## [EXERCISE]
Repeat verbatim what the listing holds, but not its pictures.

## [PROVIDED MATERIAL]
+---+

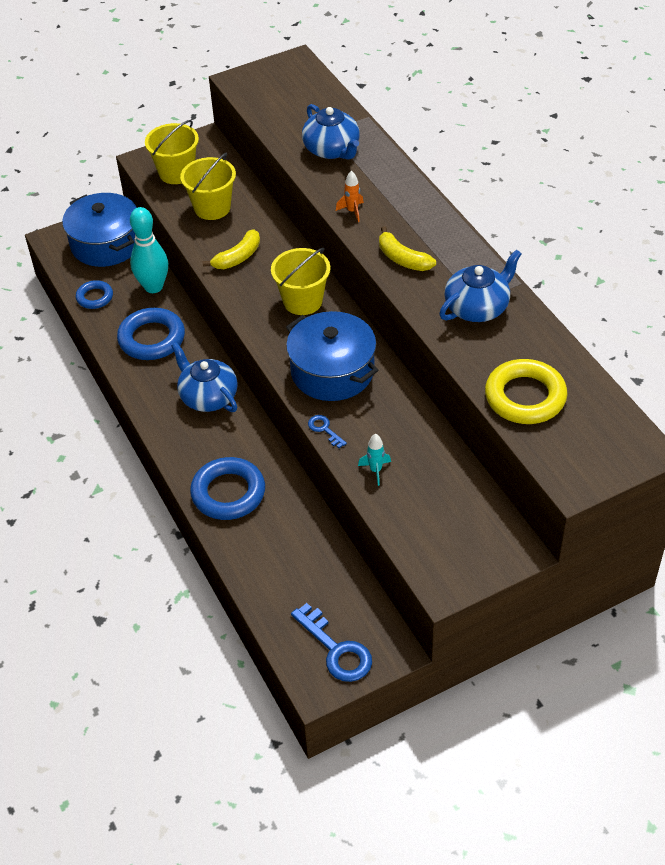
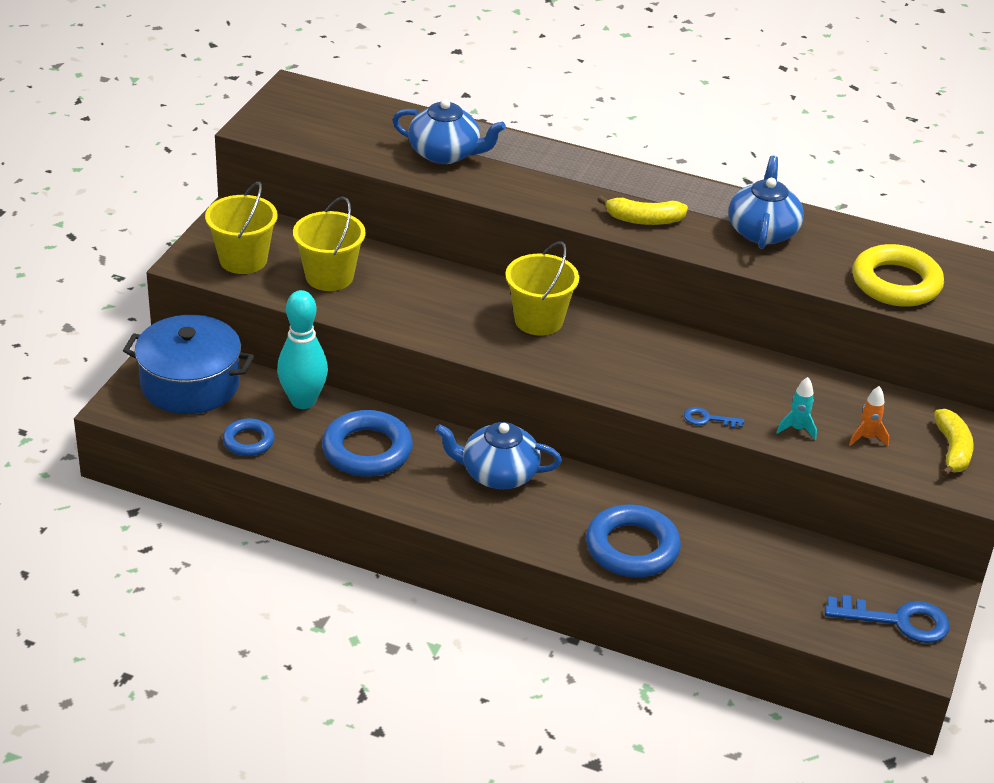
camera: 45 degrees left, 10 degrees down
(237, 257) = (420, 310): yellow banana -> yellow banana (952, 450)
(332, 371) = (648, 367): blue pot -> none
(352, 211) = (541, 199): orange rocket -> orange rocket (866, 438)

+---+

## [ANSWER FOR THIS EXERCISE]
camera: 45 degrees left, 10 degrees down
(237, 257) = (420, 310): yellow banana -> yellow banana (952, 450)
(332, 371) = (648, 367): blue pot -> none
(352, 211) = (541, 199): orange rocket -> orange rocket (866, 438)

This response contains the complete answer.